#### [Exercise details]
Take the lines below beginning at the line that has "recolor | orange_vizakovuk" and stopping after the line that has "recolor | orange_dosutune", and print them exactly as they are, with no other lines.

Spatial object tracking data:
····················

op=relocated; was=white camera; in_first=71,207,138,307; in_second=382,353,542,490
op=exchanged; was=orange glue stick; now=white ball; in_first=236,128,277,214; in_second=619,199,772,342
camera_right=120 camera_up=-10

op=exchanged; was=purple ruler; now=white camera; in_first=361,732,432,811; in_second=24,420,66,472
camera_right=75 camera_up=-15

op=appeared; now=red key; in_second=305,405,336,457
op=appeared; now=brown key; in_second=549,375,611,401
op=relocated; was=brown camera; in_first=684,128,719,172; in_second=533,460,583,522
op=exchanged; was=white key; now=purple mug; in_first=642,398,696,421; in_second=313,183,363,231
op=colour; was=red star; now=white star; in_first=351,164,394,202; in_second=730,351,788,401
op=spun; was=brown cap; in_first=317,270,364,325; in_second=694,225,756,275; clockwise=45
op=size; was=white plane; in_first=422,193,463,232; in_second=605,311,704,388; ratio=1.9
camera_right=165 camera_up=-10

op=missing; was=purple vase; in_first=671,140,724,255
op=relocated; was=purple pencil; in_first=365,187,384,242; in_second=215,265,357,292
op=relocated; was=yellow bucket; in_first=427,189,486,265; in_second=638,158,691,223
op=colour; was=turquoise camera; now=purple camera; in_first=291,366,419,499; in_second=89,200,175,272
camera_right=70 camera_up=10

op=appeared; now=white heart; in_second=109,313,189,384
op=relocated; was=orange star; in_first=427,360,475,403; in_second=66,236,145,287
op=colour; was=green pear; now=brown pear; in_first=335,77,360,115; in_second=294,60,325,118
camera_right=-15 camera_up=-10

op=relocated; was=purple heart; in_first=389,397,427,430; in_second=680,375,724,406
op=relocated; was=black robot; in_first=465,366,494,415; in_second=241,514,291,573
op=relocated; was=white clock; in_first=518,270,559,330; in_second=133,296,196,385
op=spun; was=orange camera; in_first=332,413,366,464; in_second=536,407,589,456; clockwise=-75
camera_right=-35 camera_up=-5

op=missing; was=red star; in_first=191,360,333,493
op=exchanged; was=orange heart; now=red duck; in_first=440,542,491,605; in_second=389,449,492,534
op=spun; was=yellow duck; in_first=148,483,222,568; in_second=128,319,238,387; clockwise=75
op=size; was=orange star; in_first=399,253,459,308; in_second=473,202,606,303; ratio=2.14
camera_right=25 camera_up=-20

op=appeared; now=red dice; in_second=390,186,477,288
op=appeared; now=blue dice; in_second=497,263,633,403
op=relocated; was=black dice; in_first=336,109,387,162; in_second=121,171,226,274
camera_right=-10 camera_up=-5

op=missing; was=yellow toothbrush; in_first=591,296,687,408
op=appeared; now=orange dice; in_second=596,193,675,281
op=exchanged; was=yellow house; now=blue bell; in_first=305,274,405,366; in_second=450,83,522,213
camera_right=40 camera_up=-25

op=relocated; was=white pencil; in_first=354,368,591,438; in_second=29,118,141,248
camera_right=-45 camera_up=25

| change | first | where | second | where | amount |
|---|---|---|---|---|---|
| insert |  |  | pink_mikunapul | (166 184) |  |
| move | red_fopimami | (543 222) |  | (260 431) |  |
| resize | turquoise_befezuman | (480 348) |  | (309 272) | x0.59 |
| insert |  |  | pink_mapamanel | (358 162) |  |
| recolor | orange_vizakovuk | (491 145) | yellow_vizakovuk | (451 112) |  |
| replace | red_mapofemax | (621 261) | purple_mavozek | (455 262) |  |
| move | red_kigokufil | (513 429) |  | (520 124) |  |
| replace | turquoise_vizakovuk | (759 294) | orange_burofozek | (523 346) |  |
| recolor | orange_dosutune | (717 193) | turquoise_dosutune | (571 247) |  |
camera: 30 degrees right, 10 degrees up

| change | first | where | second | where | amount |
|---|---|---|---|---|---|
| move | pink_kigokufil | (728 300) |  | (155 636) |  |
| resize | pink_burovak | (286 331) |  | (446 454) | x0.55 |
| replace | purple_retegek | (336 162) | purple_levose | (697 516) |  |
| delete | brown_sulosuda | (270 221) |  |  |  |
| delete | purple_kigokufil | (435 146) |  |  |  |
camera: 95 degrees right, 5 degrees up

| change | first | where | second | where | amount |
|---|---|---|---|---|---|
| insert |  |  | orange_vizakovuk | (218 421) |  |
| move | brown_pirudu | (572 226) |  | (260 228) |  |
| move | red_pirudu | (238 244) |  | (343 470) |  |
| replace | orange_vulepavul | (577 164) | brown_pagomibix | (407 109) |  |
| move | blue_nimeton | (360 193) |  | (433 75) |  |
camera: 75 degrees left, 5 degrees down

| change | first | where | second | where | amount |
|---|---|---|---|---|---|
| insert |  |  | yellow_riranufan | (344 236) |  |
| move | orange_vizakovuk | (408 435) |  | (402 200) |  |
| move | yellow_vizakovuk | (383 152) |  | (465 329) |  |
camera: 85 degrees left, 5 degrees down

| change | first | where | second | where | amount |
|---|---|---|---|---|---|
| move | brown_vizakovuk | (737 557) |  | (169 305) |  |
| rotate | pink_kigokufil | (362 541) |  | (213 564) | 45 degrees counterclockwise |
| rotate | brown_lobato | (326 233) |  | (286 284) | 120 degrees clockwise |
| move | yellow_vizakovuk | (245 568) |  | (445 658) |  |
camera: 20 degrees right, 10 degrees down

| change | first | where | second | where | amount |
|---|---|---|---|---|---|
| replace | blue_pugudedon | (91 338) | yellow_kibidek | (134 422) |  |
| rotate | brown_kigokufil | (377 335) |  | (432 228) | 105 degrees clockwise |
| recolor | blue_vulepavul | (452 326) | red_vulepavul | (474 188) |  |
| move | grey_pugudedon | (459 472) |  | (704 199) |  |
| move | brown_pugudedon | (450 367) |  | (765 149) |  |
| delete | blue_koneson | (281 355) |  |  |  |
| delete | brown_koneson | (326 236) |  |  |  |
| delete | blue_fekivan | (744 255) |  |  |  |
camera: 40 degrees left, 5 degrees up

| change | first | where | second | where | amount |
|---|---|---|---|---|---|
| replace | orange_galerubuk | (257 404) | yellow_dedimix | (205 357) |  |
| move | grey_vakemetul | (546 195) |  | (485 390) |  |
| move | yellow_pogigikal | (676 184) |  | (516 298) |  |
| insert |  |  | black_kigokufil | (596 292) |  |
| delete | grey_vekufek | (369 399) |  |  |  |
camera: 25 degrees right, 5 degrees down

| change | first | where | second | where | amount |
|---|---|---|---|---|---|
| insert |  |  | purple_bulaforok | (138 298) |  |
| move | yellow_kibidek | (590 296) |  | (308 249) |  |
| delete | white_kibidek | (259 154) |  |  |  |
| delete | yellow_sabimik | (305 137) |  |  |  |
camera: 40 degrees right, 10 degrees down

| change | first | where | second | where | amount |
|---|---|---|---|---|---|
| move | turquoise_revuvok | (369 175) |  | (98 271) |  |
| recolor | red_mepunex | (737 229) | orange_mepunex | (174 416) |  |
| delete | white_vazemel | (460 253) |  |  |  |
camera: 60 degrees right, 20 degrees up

····················

#### [Answer to this problem]
| recolor | orange_vizakovuk | (491 145) | yellow_vizakovuk | (451 112) |  |
| replace | red_mapofemax | (621 261) | purple_mavozek | (455 262) |  |
| move | red_kigokufil | (513 429) |  | (520 124) |  |
| replace | turquoise_vizakovuk | (759 294) | orange_burofozek | (523 346) |  |
| recolor | orange_dosutune | (717 193) | turquoise_dosutune | (571 247) |  |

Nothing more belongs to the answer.